**Task item:** Go through the entries below and copy each line that holds the word "blue".

**Given information:**
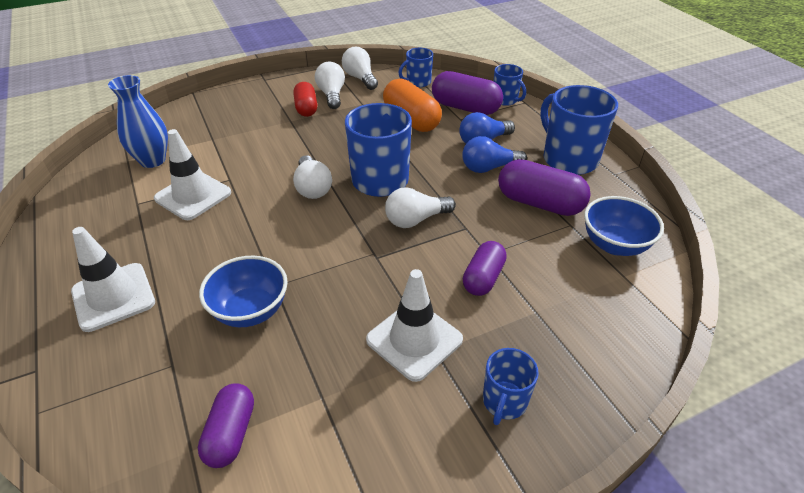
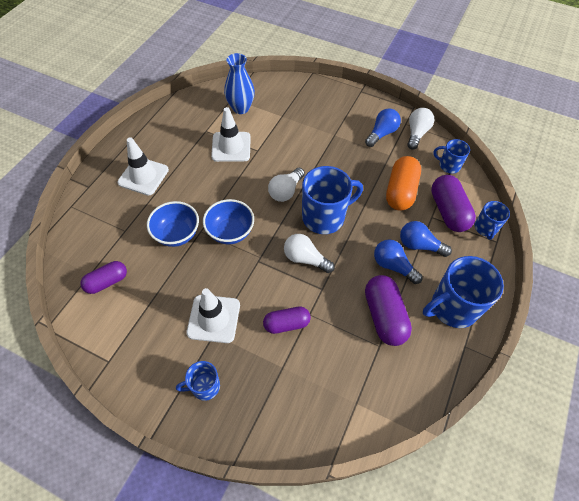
camera: 50 degrees right, 15 degrees up
(306, 108) = (354, 132): red capsule -> none
(332, 95) = (381, 134): white light bulb -> blue light bulb
(568, 159) = (452, 307): blue mug -> blue mug turned 135 degrees counterclockwise
(614, 245) = (382, 383): blue bowl -> blue bowl (230, 232)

**Your solution:**
(332, 95) = (381, 134): white light bulb -> blue light bulb
(568, 159) = (452, 307): blue mug -> blue mug turned 135 degrees counterclockwise
(614, 245) = (382, 383): blue bowl -> blue bowl (230, 232)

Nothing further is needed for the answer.